▶ What you need to do: From the line that includes "pink tile B4:C4" to the closing line of the data, please transcribe every line exactly and add nothing.

Colored object listings
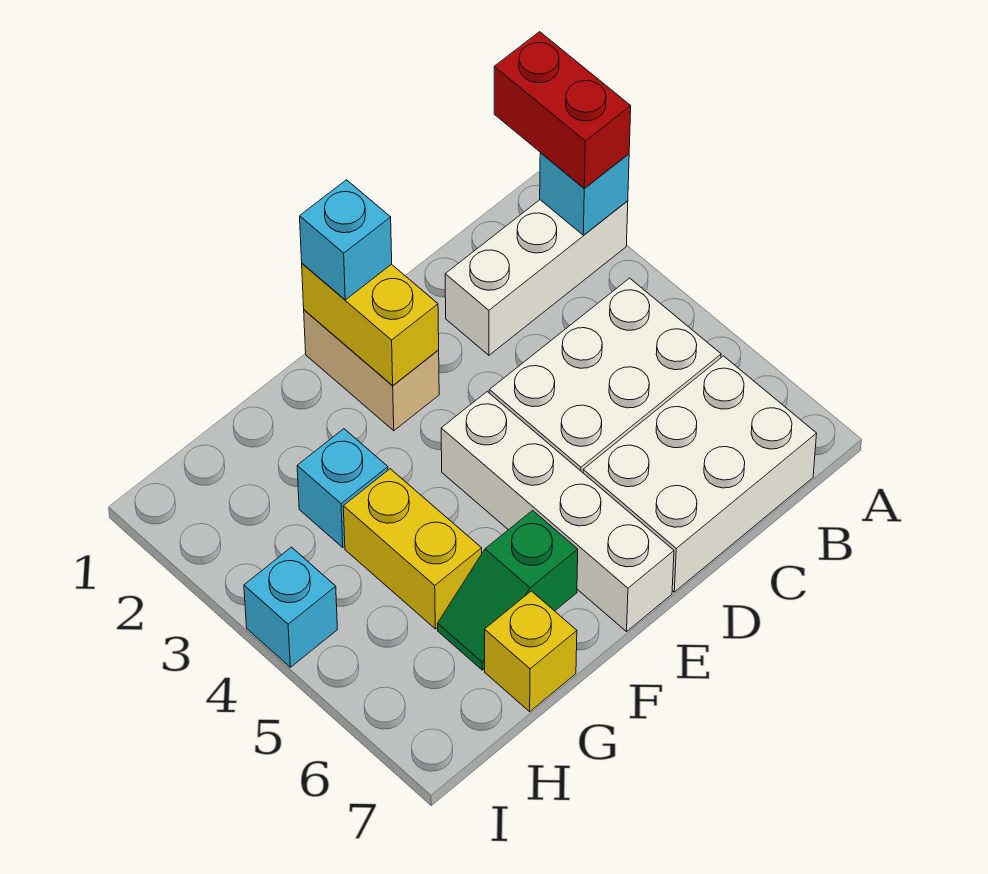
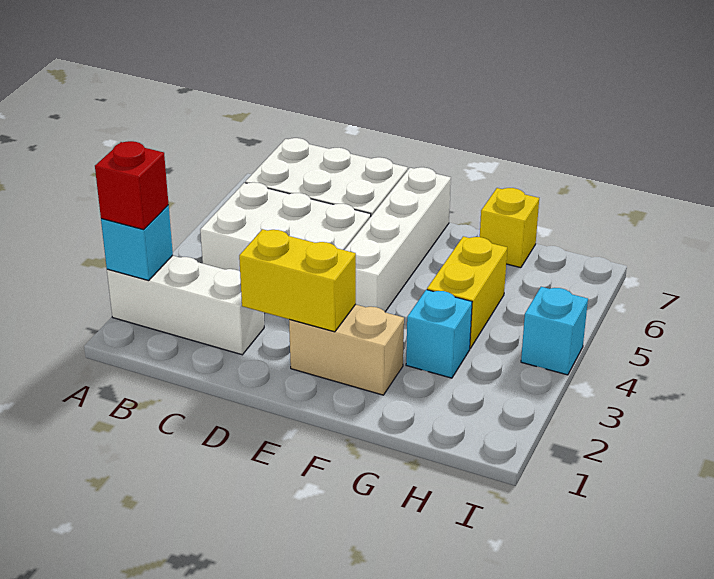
red brick A1:A2 level 3 -> red brick A2 level 3
tan brick E1:E2 level 1 -> tan brick E2:F2 level 1
yellow brick E1:E2 level 2 -> yellow brick D2:E2 level 2
cyan brick E1 level 3 -> none
green slope F6:G6 level 1 top F -> none

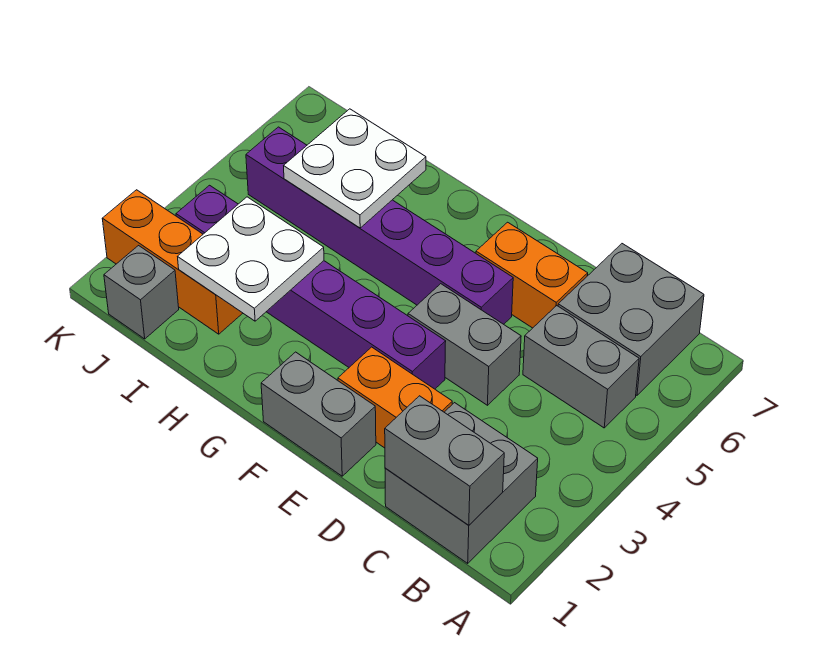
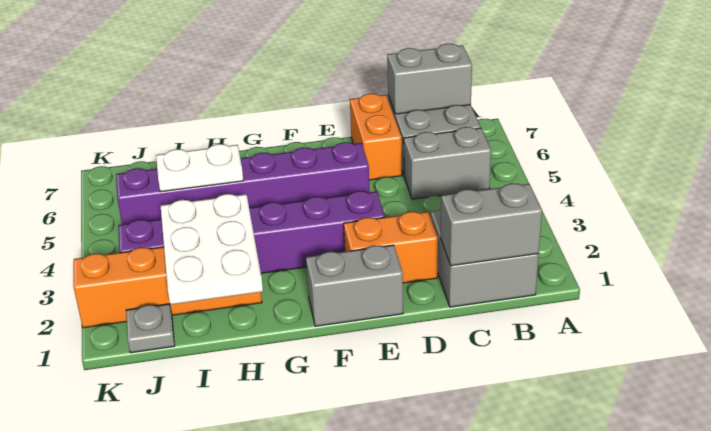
grey brick D4:E4 level 1 -> grey brick B7:C7 level 2
orange brick D6:E6 level 1 -> orange brick D6:D7 level 1
white plate H2:I3 level 2 -> white plate H1:I3 level 2
white plate H5:I6 level 2 -> white plate H5:I5 level 2
orange brick I2:K2 level 1 -> orange brick H2:K2 level 1
grey brick J1 level 1 -> grey plate J1 level 1

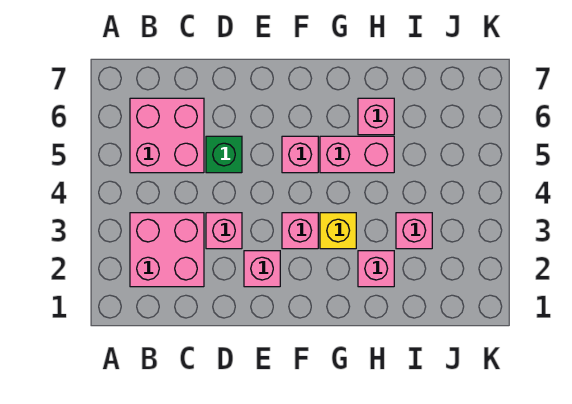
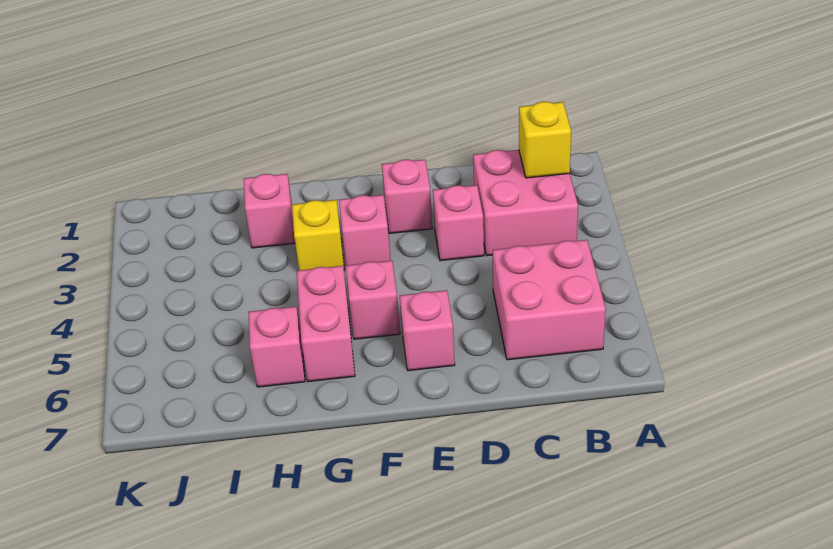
none -> yellow brick B2 level 2
green brick D5 level 1 -> none
pink brick G5:H5 level 1 -> pink brick G5:G6 level 1
pink brick I3 level 1 -> pink brick E6 level 1

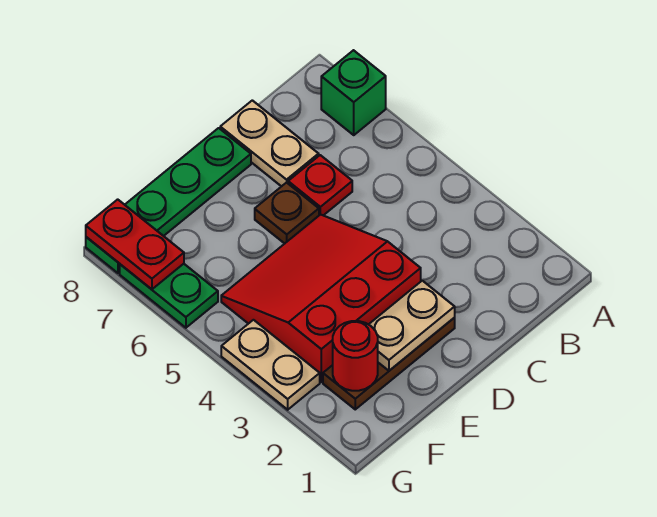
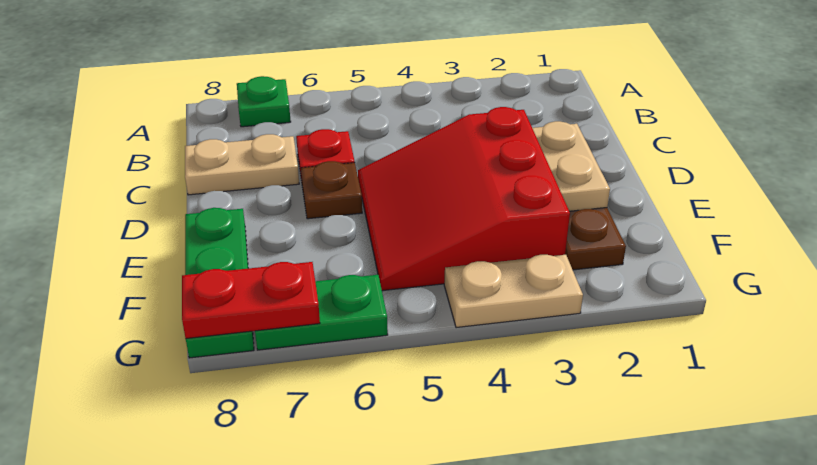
green brick A7 level 1 -> green plate A7 level 1
green plate D8:G8 level 1 -> green plate E8:G8 level 1
red round brick F2 level 2 -> none

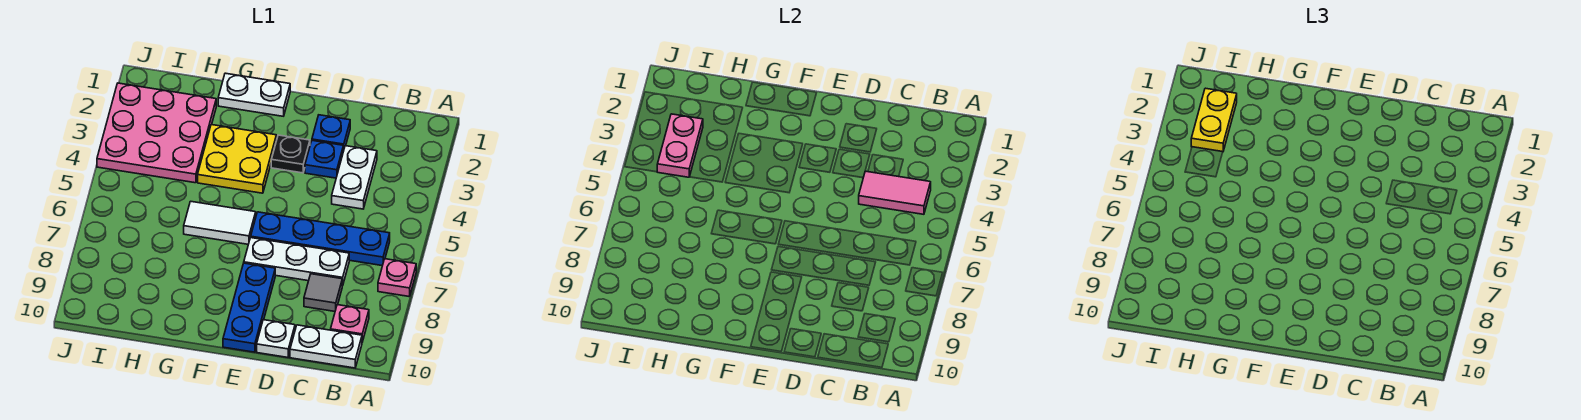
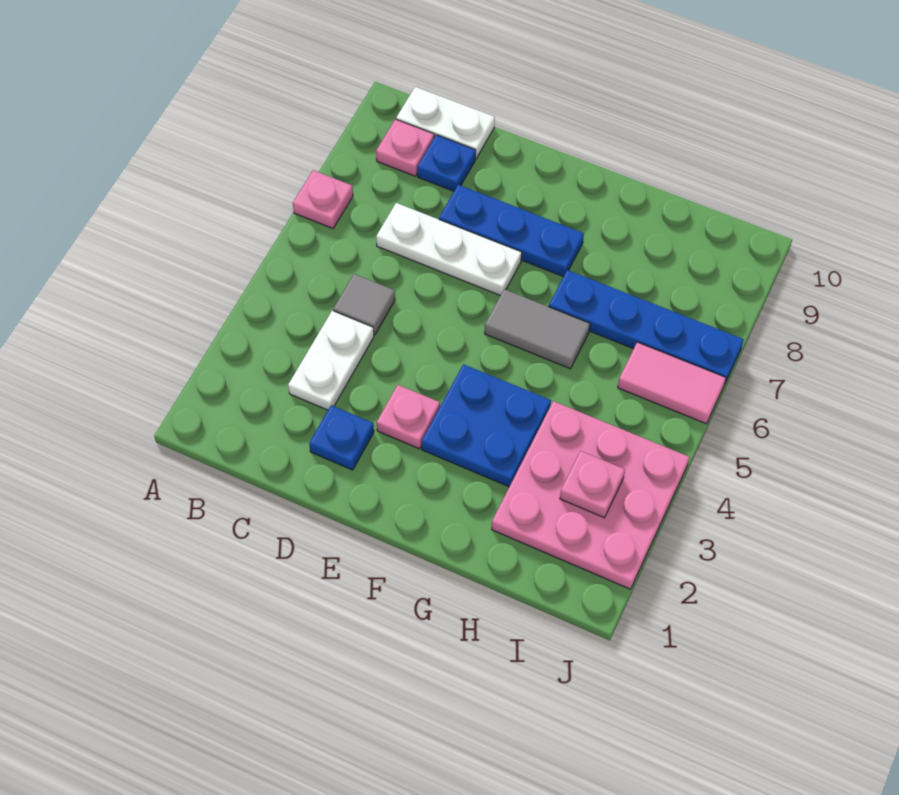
pink tile B4:C4 level 2 -> pink tile I6:J6 level 1
blue plate B6:E6 level 1 -> blue plate G7:J7 level 1
grey tile C8 level 1 -> grey tile C5 level 1
blue plate D3 level 1 -> blue plate C9 level 1
white plate D10 level 1 -> none
black plate E3 level 1 -> pink plate E3 level 1
blue plate E8:E10 level 1 -> blue plate D8:F8 level 1
white plate F1:G1 level 1 -> none
yellow plate F3:G4 level 1 -> blue plate F3:G4 level 1
white tile F6:G6 level 1 -> grey tile F6:G6 level 1
yellow plate I2:I3 level 3 -> none
pink plate I3:I4 level 2 -> pink plate I3 level 2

▶ Solution for this exercise:
pink tile B4:C4 level 2 -> pink tile I6:J6 level 1
blue plate B6:E6 level 1 -> blue plate G7:J7 level 1
grey tile C8 level 1 -> grey tile C5 level 1
blue plate D3 level 1 -> blue plate C9 level 1
white plate D10 level 1 -> none
black plate E3 level 1 -> pink plate E3 level 1
blue plate E8:E10 level 1 -> blue plate D8:F8 level 1
white plate F1:G1 level 1 -> none
yellow plate F3:G4 level 1 -> blue plate F3:G4 level 1
white tile F6:G6 level 1 -> grey tile F6:G6 level 1
yellow plate I2:I3 level 3 -> none
pink plate I3:I4 level 2 -> pink plate I3 level 2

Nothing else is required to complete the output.